:: Work instructions ::
Bring together copies of the lines in the data below that contain the word "DGND".

:: Data excerpts ::

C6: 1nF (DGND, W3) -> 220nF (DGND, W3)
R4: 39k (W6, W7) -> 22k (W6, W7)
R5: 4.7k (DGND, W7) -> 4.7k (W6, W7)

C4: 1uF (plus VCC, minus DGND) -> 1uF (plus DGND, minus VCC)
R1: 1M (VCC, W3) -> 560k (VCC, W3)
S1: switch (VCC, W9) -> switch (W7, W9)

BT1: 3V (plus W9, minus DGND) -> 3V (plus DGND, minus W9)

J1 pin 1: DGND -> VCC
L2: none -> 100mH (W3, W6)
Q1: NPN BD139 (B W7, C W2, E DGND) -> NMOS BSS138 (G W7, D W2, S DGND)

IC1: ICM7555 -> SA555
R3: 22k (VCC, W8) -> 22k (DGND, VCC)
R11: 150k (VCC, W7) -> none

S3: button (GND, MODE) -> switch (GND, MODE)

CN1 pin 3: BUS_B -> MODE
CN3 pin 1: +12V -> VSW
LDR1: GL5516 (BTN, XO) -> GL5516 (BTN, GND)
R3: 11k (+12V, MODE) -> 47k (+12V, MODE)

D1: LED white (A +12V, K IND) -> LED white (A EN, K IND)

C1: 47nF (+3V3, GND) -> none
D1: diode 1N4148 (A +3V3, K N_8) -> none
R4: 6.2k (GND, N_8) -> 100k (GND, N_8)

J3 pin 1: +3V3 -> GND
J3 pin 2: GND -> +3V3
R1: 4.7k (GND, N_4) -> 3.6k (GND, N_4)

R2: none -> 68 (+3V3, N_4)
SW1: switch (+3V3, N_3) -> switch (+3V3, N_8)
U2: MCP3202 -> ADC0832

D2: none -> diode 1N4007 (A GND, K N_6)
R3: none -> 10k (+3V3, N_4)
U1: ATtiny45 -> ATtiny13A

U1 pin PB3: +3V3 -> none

:: Task response ::
C6: 1nF (DGND, W3) -> 220nF (DGND, W3)
R5: 4.7k (DGND, W7) -> 4.7k (W6, W7)
C4: 1uF (plus VCC, minus DGND) -> 1uF (plus DGND, minus VCC)
BT1: 3V (plus W9, minus DGND) -> 3V (plus DGND, minus W9)
J1 pin 1: DGND -> VCC
Q1: NPN BD139 (B W7, C W2, E DGND) -> NMOS BSS138 (G W7, D W2, S DGND)
R3: 22k (VCC, W8) -> 22k (DGND, VCC)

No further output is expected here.